_What the task asks_: Only lines containing the string "left" belong in the answer; copy all of them from the entries.

_Provided information_:

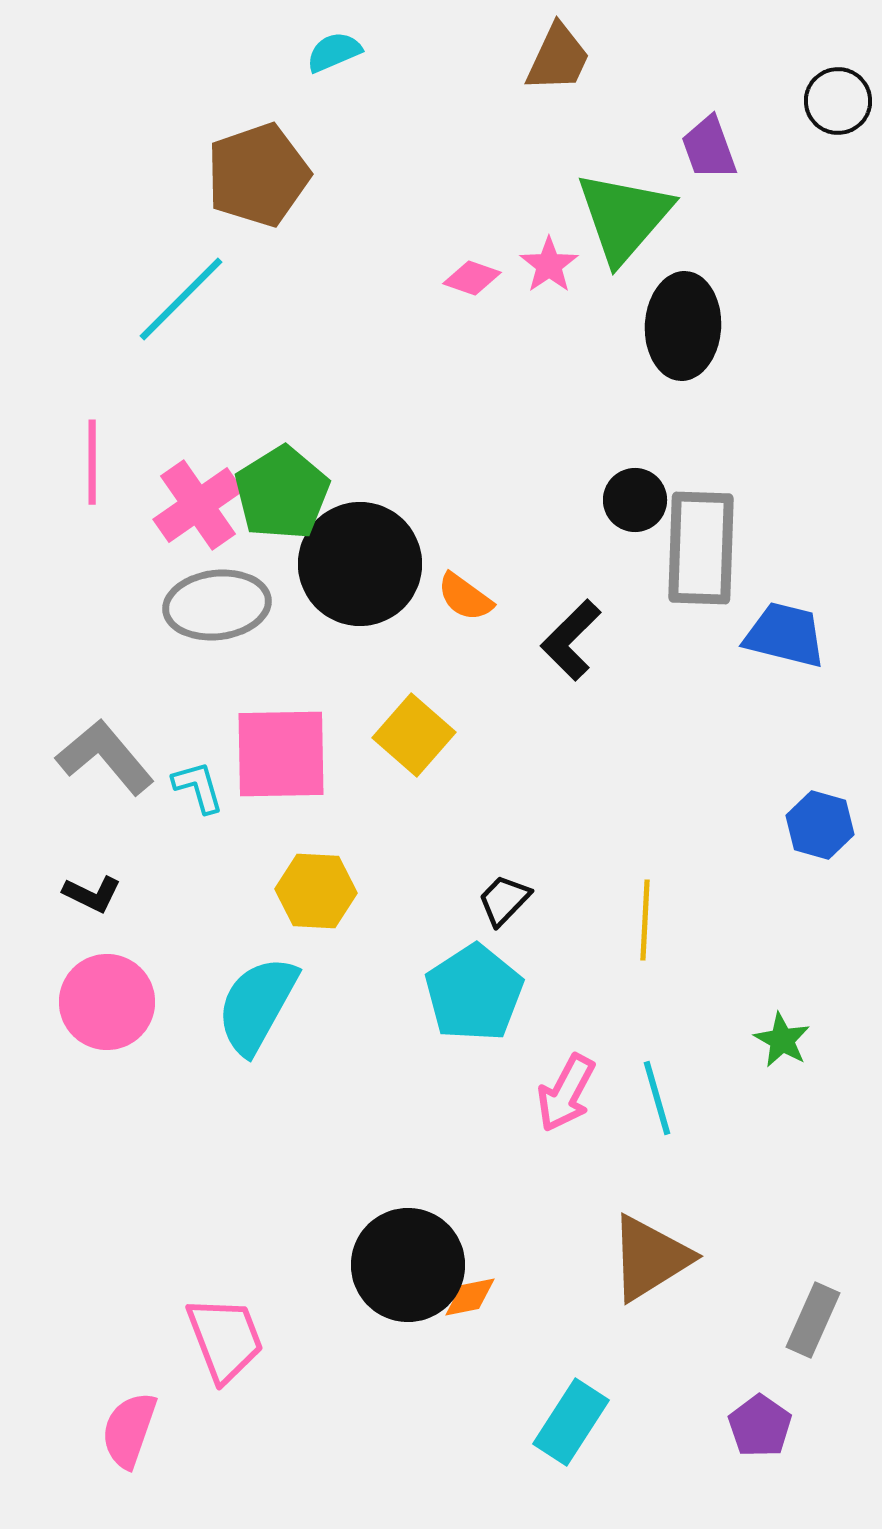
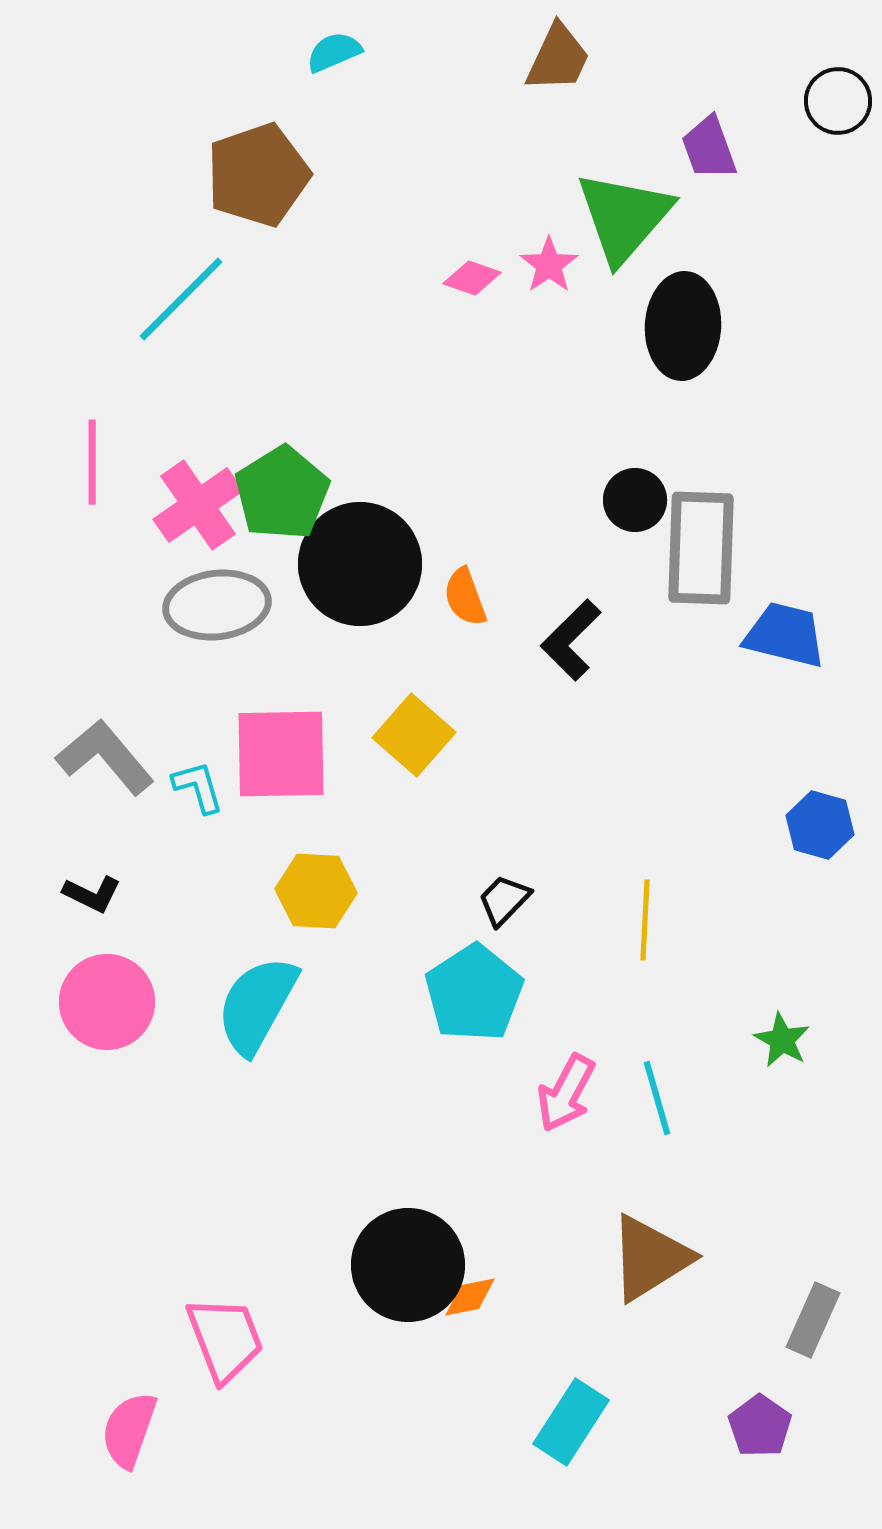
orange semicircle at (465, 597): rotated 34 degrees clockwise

==

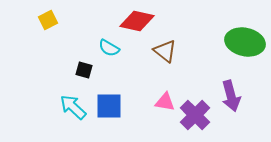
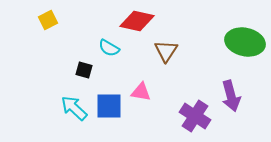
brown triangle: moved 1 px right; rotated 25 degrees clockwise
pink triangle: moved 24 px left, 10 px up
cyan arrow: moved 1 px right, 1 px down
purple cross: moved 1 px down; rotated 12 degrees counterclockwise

==

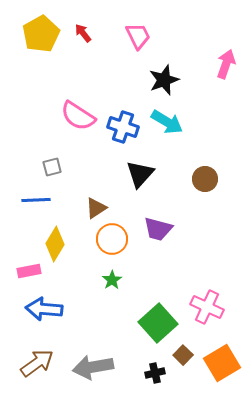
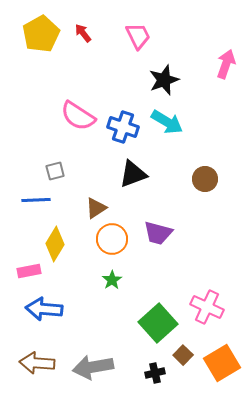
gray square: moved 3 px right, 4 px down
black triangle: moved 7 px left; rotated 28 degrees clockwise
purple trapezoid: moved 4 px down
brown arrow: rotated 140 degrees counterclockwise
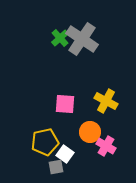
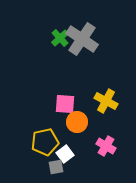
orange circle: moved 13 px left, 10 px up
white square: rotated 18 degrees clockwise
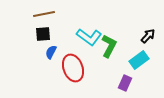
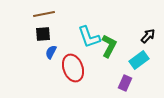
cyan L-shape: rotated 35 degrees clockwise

_Response area_:
pink triangle: moved 24 px left, 10 px up
black triangle: moved 7 px left; rotated 28 degrees clockwise
orange circle: moved 13 px left, 10 px up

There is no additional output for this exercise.